**WHAT TO PRODUCE**.
Every line in the data below has to be repeated exactly; no picture belongs in the result.

**INPUT DATA**.
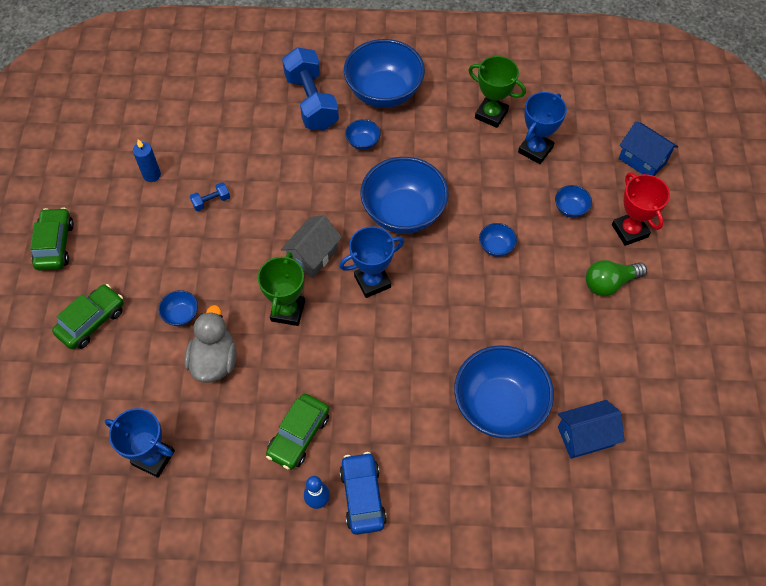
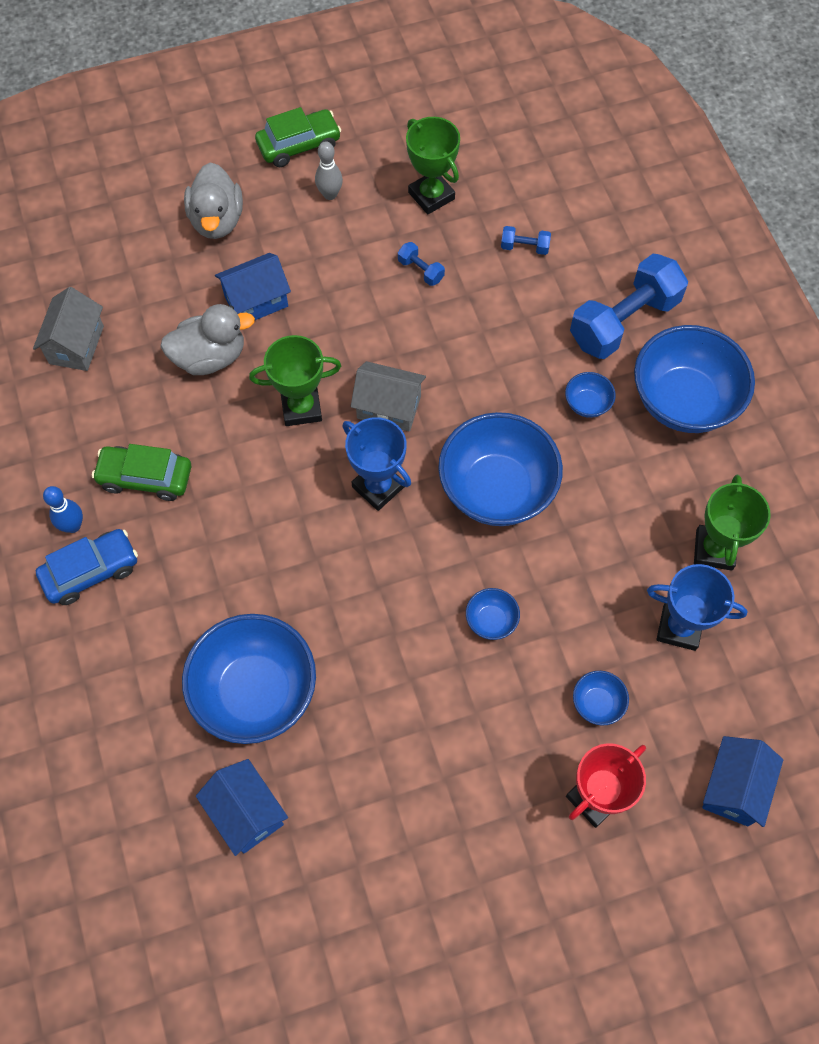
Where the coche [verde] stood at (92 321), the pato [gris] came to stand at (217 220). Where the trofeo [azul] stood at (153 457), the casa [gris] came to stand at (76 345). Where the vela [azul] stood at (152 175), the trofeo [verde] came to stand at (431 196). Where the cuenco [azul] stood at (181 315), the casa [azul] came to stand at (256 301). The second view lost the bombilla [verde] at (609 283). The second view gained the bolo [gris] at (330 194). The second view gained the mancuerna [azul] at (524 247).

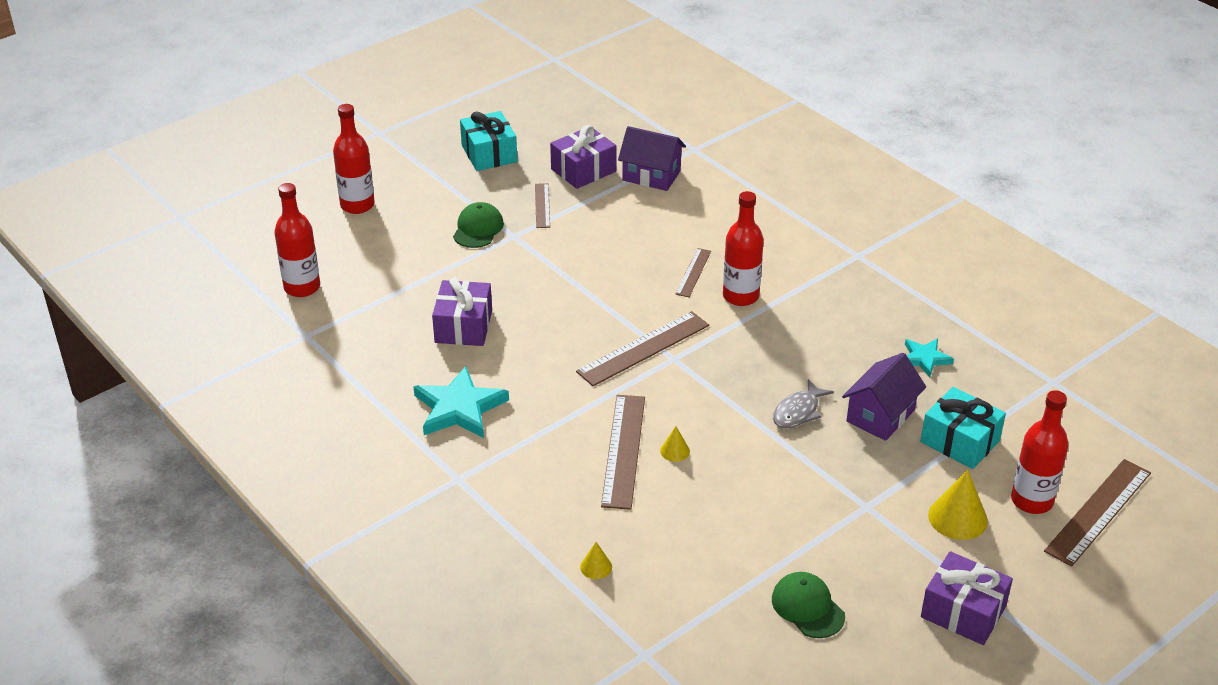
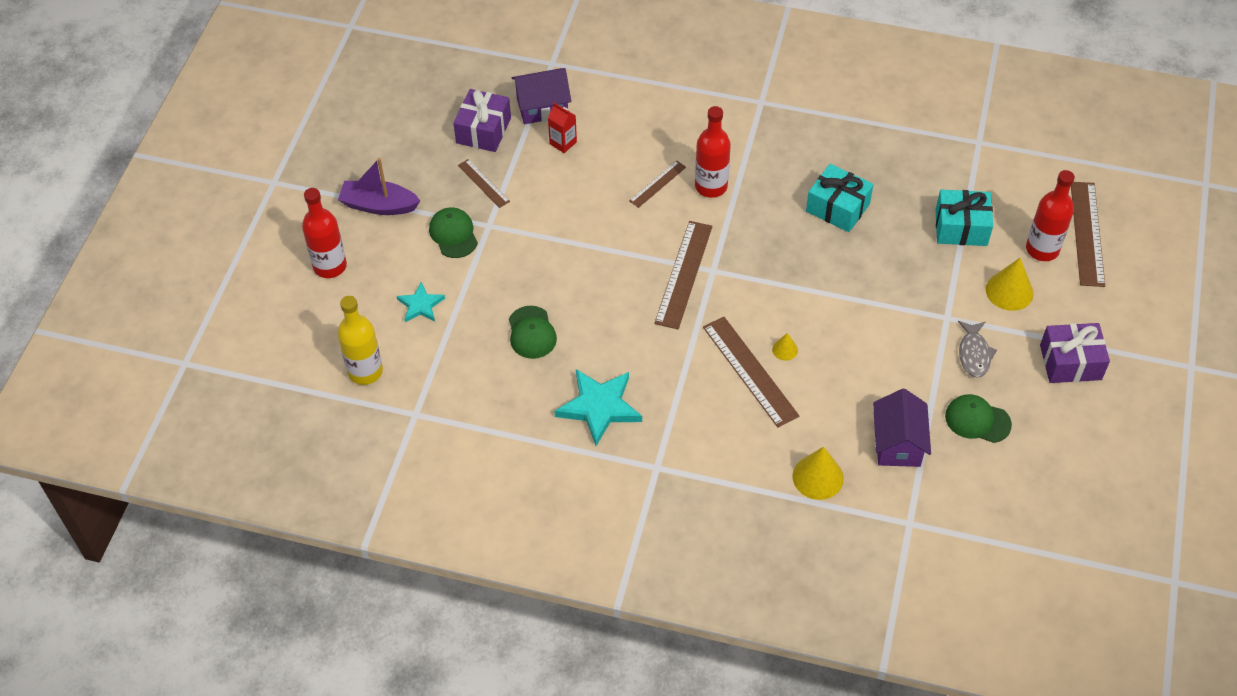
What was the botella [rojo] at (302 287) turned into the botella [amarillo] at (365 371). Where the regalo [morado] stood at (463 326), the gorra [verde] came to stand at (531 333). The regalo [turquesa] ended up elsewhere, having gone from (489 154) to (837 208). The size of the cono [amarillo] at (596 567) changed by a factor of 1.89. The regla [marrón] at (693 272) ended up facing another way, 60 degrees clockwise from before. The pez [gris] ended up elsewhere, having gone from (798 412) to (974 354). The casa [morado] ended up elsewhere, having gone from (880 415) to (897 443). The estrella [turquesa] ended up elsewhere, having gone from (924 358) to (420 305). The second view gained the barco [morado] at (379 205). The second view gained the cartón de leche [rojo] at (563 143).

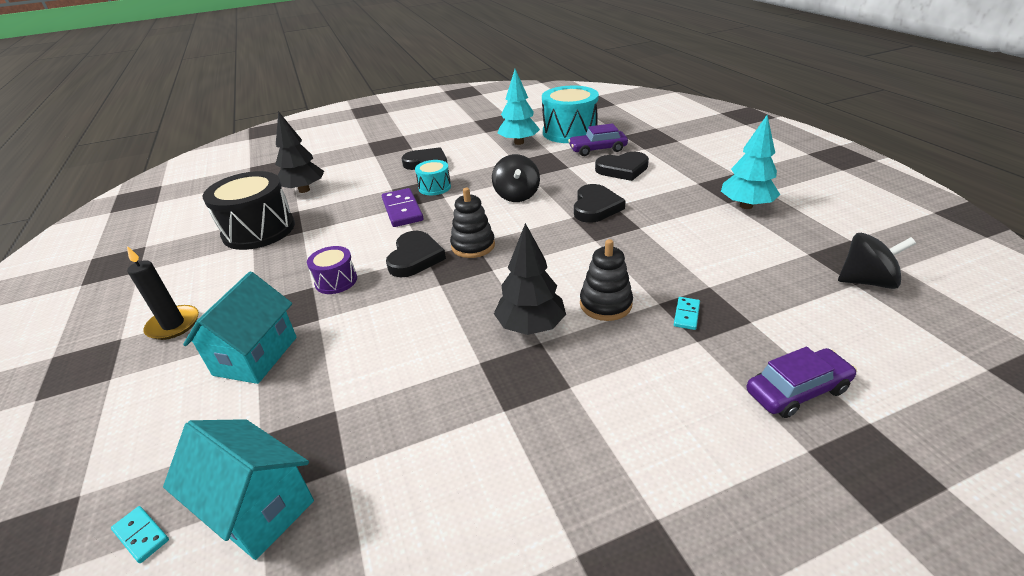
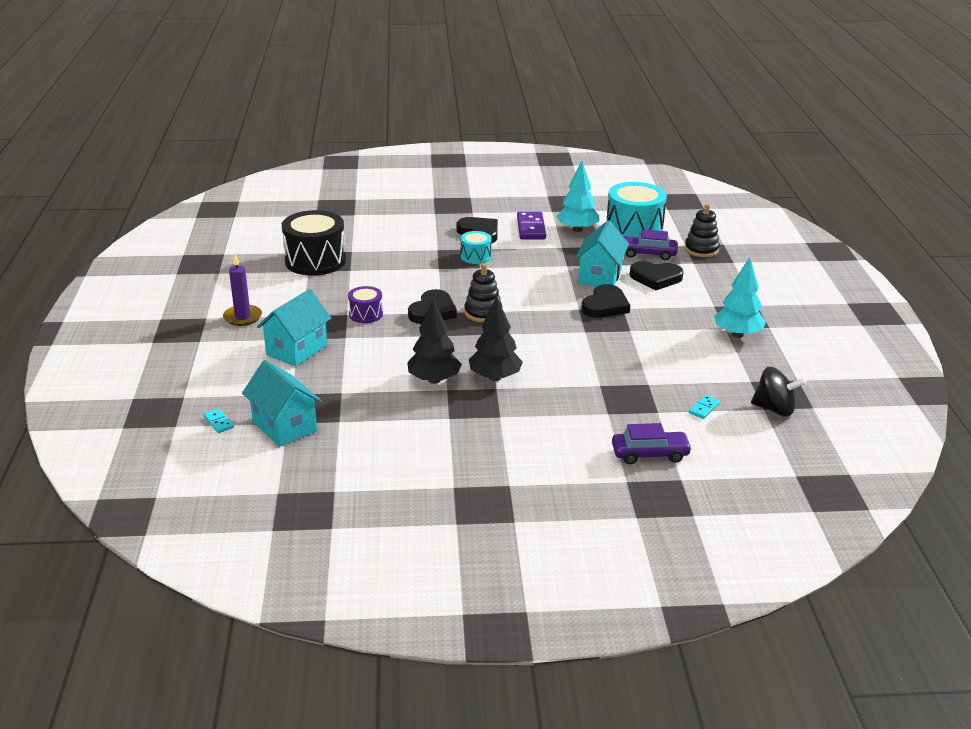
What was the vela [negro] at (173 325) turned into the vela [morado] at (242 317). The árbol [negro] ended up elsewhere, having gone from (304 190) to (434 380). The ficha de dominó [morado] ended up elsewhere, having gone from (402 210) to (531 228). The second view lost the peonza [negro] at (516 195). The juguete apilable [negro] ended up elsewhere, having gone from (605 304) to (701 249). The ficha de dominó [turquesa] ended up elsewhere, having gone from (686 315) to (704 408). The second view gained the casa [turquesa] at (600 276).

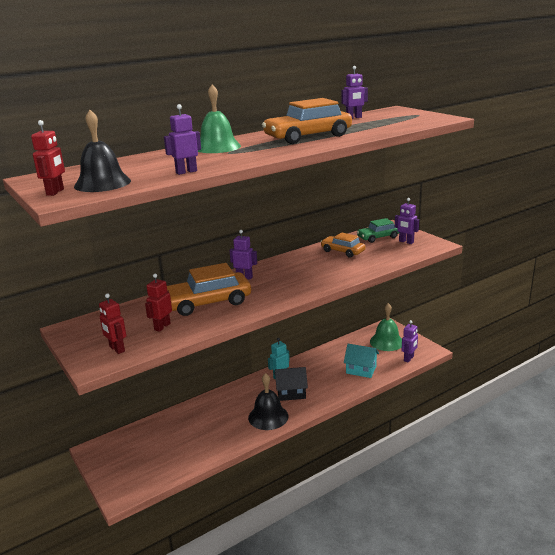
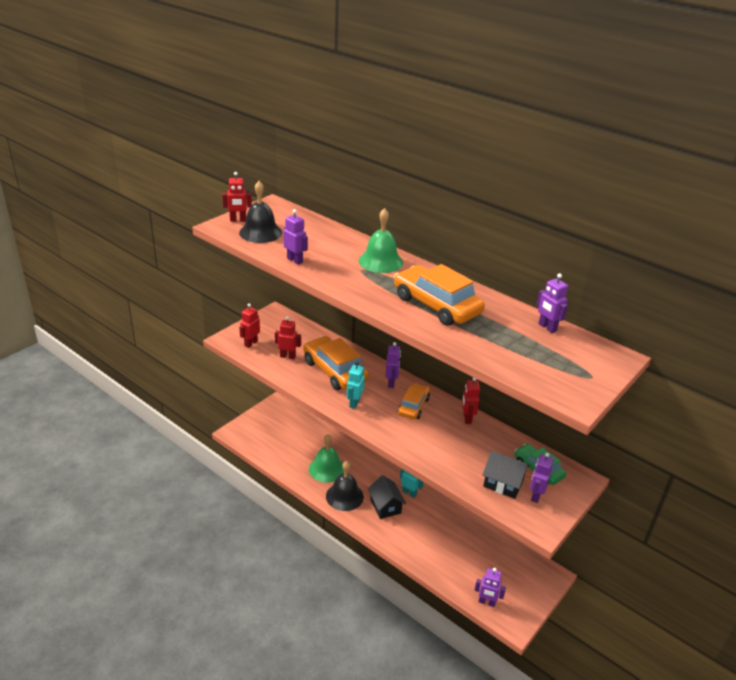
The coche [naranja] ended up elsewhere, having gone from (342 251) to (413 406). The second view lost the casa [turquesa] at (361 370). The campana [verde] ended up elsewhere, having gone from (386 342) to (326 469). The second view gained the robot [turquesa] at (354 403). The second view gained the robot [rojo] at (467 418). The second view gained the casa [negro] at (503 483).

**SOLUTION**.
Where the coche [verde] stood at (92 321), the pato [gris] came to stand at (217 220). Where the trofeo [azul] stood at (153 457), the casa [gris] came to stand at (76 345). Where the vela [azul] stood at (152 175), the trofeo [verde] came to stand at (431 196). Where the cuenco [azul] stood at (181 315), the casa [azul] came to stand at (256 301). The second view lost the bombilla [verde] at (609 283). The second view gained the bolo [gris] at (330 194). The second view gained the mancuerna [azul] at (524 247).

What was the botella [rojo] at (302 287) turned into the botella [amarillo] at (365 371). Where the regalo [morado] stood at (463 326), the gorra [verde] came to stand at (531 333). The regalo [turquesa] ended up elsewhere, having gone from (489 154) to (837 208). The size of the cono [amarillo] at (596 567) changed by a factor of 1.89. The regla [marrón] at (693 272) ended up facing another way, 60 degrees clockwise from before. The pez [gris] ended up elsewhere, having gone from (798 412) to (974 354). The casa [morado] ended up elsewhere, having gone from (880 415) to (897 443). The estrella [turquesa] ended up elsewhere, having gone from (924 358) to (420 305). The second view gained the barco [morado] at (379 205). The second view gained the cartón de leche [rojo] at (563 143).

What was the vela [negro] at (173 325) turned into the vela [morado] at (242 317). The árbol [negro] ended up elsewhere, having gone from (304 190) to (434 380). The ficha de dominó [morado] ended up elsewhere, having gone from (402 210) to (531 228). The second view lost the peonza [negro] at (516 195). The juguete apilable [negro] ended up elsewhere, having gone from (605 304) to (701 249). The ficha de dominó [turquesa] ended up elsewhere, having gone from (686 315) to (704 408). The second view gained the casa [turquesa] at (600 276).

The coche [naranja] ended up elsewhere, having gone from (342 251) to (413 406). The second view lost the casa [turquesa] at (361 370). The campana [verde] ended up elsewhere, having gone from (386 342) to (326 469). The second view gained the robot [turquesa] at (354 403). The second view gained the robot [rojo] at (467 418). The second view gained the casa [negro] at (503 483).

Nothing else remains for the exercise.